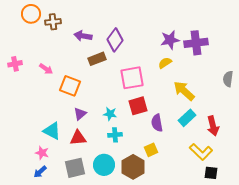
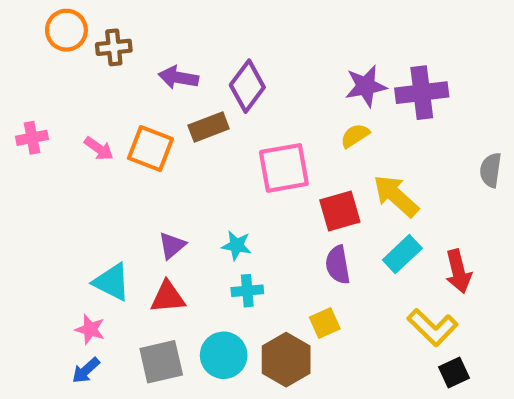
orange square: (70, 86) -> (150, 149), moved
red square: (138, 106) -> (340, 211), moved
black square: (211, 173) -> (454, 372), turned -32

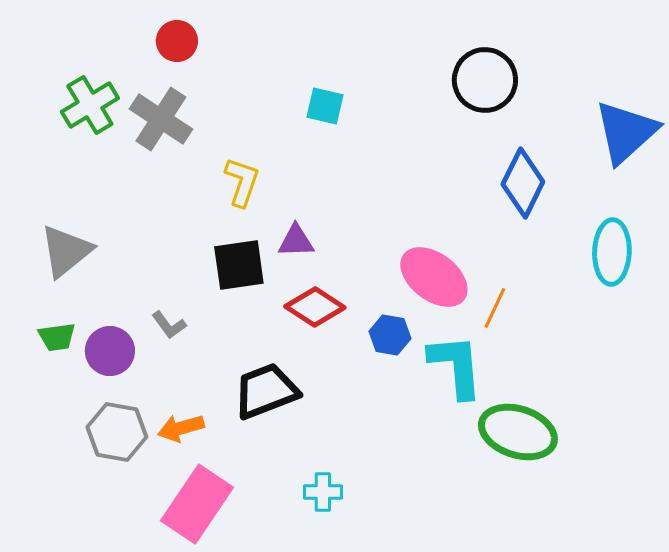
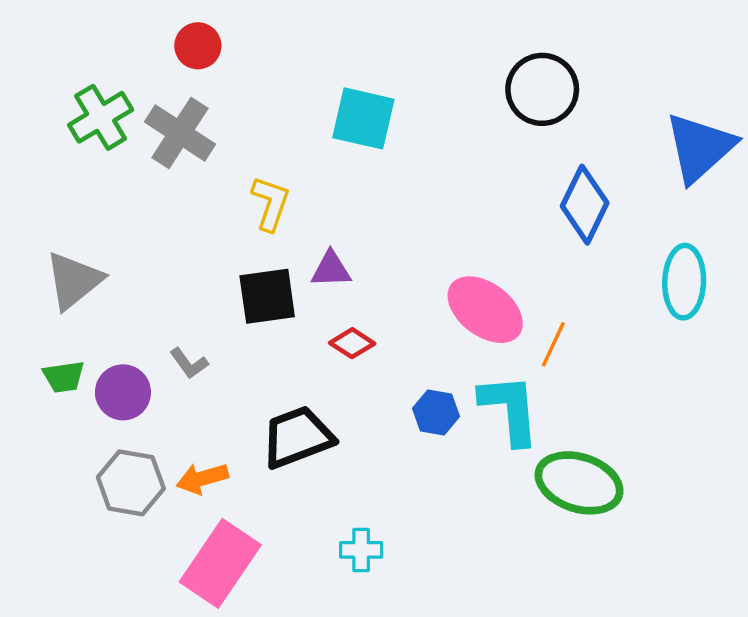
cyan square: (325, 106) -> (363, 118), size x1.5
red diamond: (315, 307) -> (352, 343), size x0.7
blue hexagon: (390, 335) -> (436, 412), moved

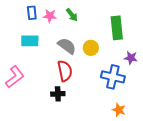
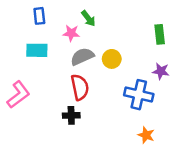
pink star: (50, 16) -> (71, 33), moved
green rectangle: (117, 28) -> (160, 34), moved, size x0.7
gray semicircle: (67, 46) -> (82, 56), turned -60

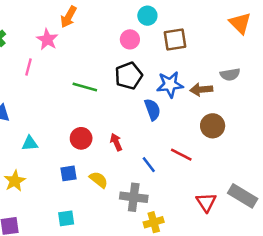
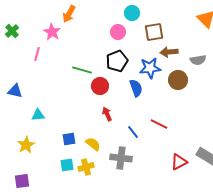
brown arrow: (201, 90) -> (169, 52), moved
brown circle: (213, 126) -> (178, 80), moved
red circle: (81, 138) -> (100, 86), moved
red triangle: (206, 202) -> (179, 162), turned 36
cyan square: (66, 218) -> (67, 165), moved
yellow cross: (154, 222) -> (86, 167), moved

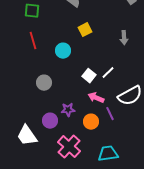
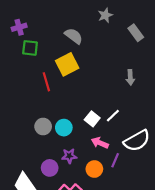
yellow square: (85, 30) -> (67, 64), moved, size x1.5
red line: (33, 41) -> (46, 82), moved
cyan circle: (63, 51) -> (64, 128), moved
purple line: (110, 114) -> (115, 160), turned 48

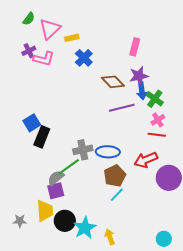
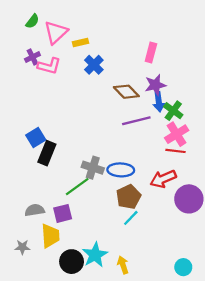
pink cross: (158, 120) -> (177, 134), size x1.5
gray cross: (83, 150) -> (93, 168), turned 30
gray semicircle: (56, 178) -> (35, 210), moved, turned 30
black circle: (65, 221) -> (72, 262), moved

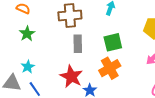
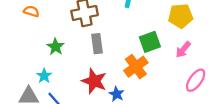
green star: (27, 34) -> (55, 47), moved
green square: (113, 42) -> (150, 42), moved

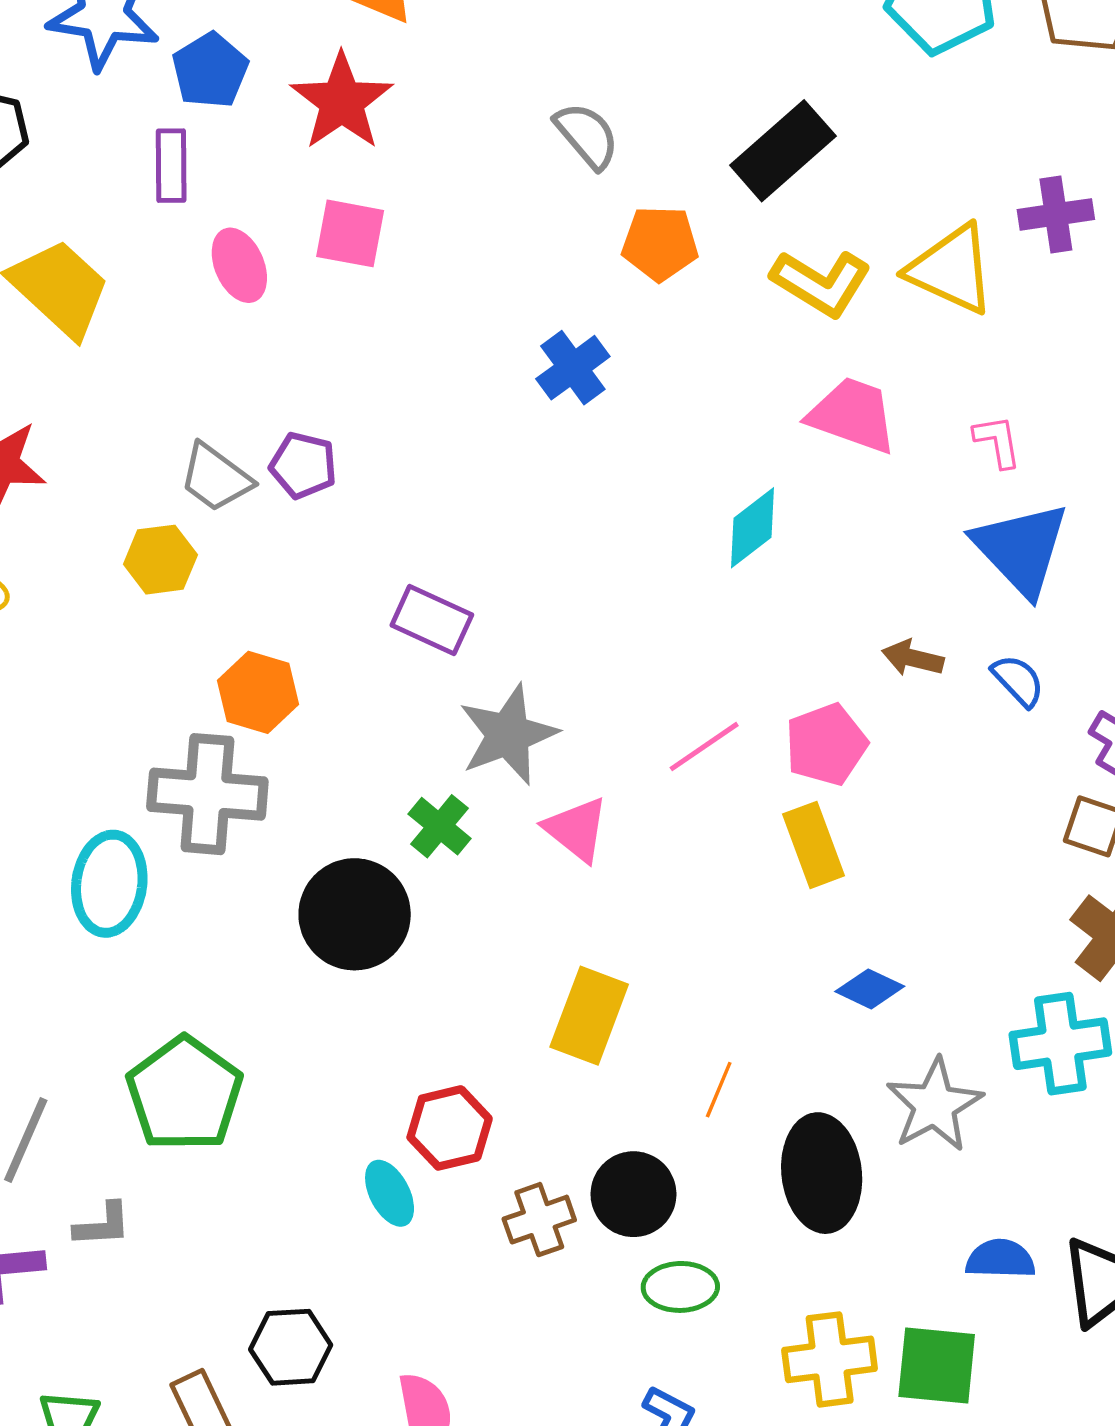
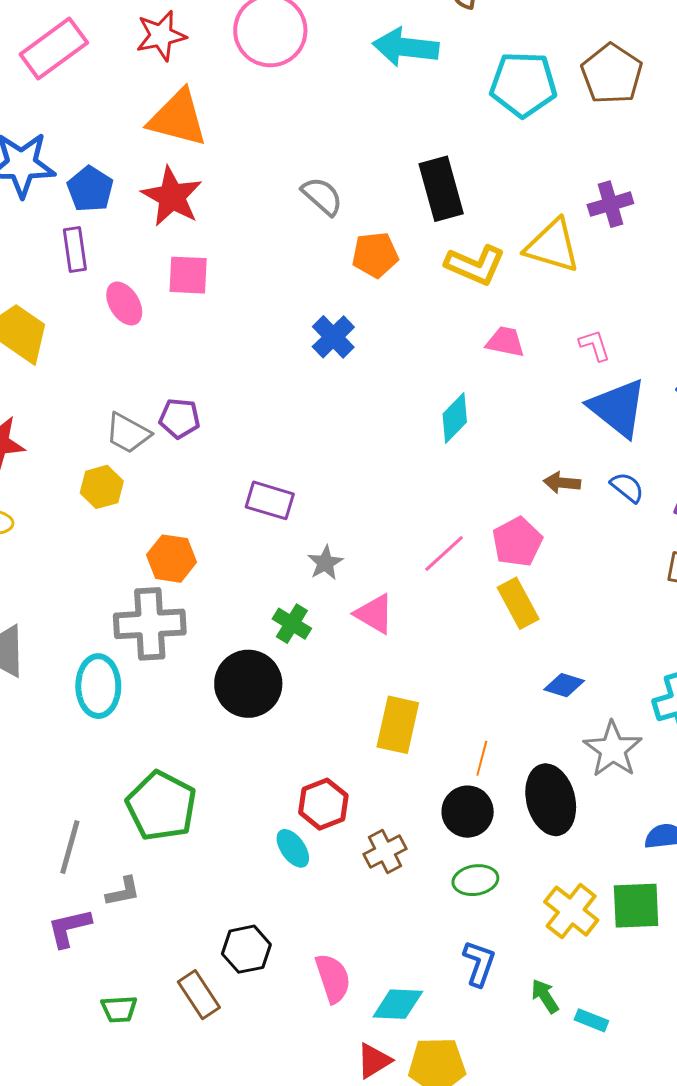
black rectangle: (783, 151) -> (441, 189), turned -56
pink trapezoid: (853, 415) -> (505, 342), size x0.7
gray star: (508, 735) -> (325, 563), size x0.6
black circle: (633, 1194) -> (468, 812), moved
yellow cross: (830, 1359) -> (571, 911), turned -36

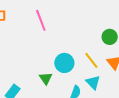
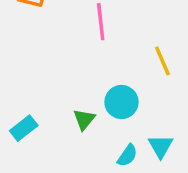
yellow line: (91, 60) -> (162, 61), moved

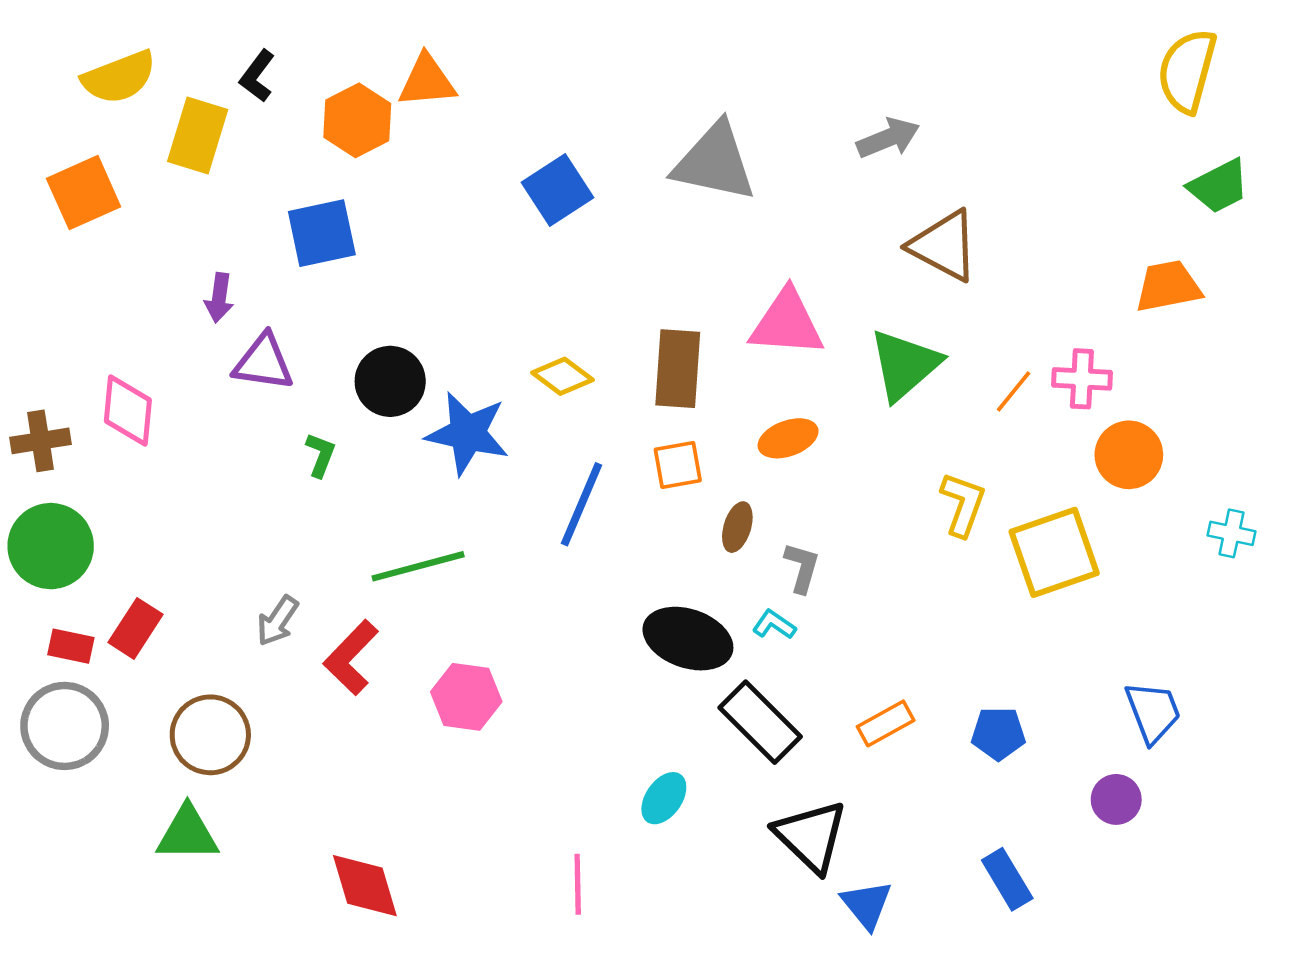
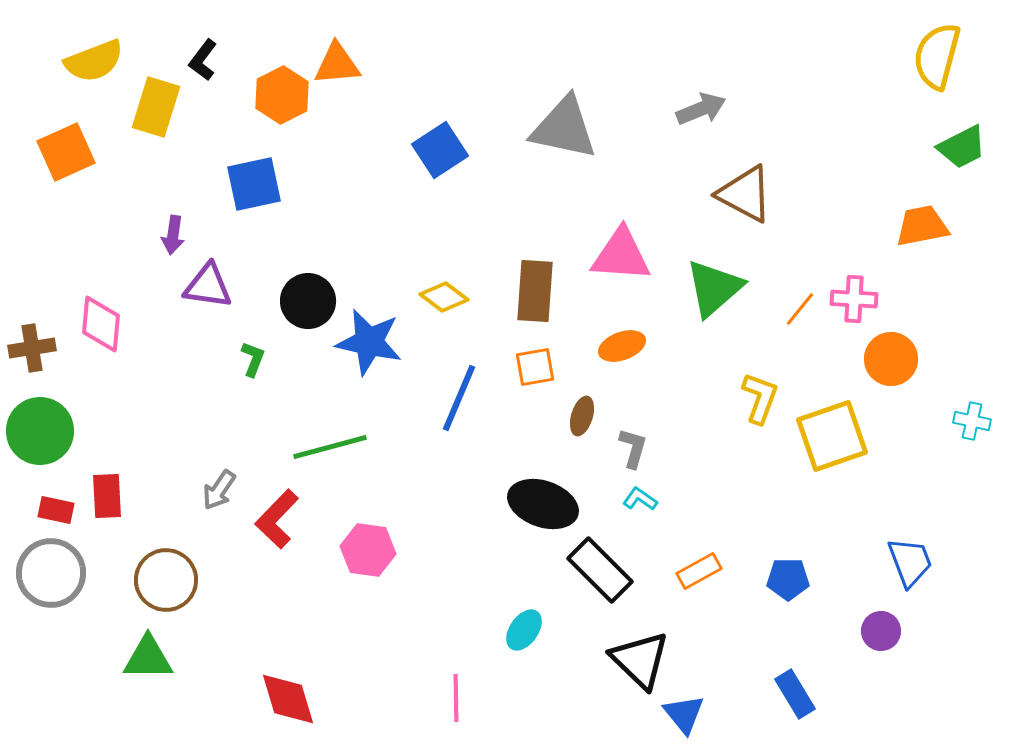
cyan L-shape: (774, 625) -> (640, 499), moved
red rectangle: (136, 628) -> (107, 496), turned -36

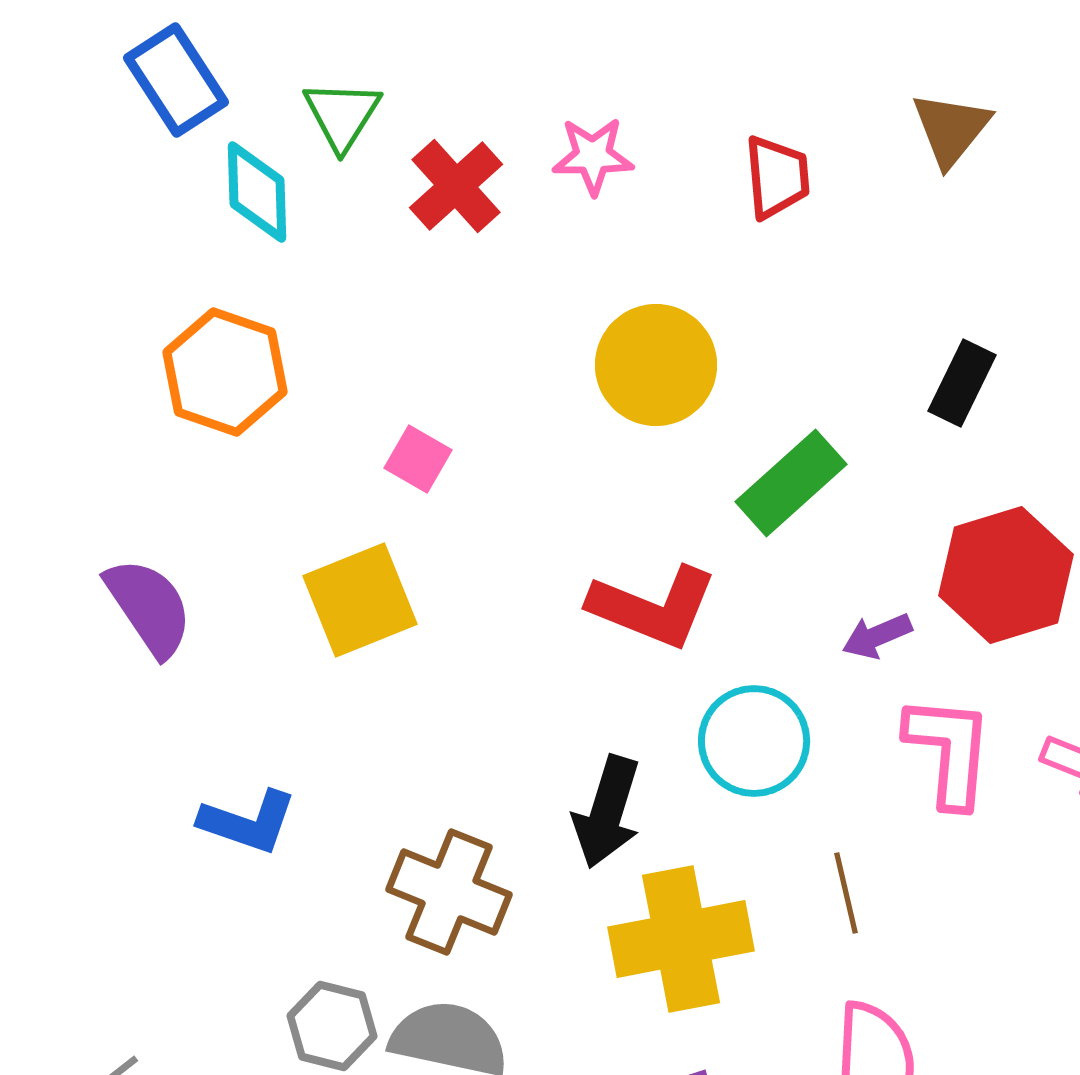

┄┄┄┄┄┄┄┄┄┄┄┄┄┄┄┄┄┄┄┄

Quote word for word only the lines above from the one containing "red triangle: (206, 202)" through the one containing "gray cross: (83, 150) -> (93, 168), turned 30". Pictures stay out of your copy.

red triangle: (206, 202) -> (179, 162), turned 36
cyan square: (66, 218) -> (67, 165), moved
yellow cross: (154, 222) -> (86, 167), moved

yellow square: (85, 30) -> (67, 64), moved, size x1.5
red line: (33, 41) -> (46, 82), moved
cyan circle: (63, 51) -> (64, 128), moved
purple line: (110, 114) -> (115, 160), turned 48

pink cross: (158, 120) -> (177, 134), size x1.5
gray cross: (83, 150) -> (93, 168), turned 30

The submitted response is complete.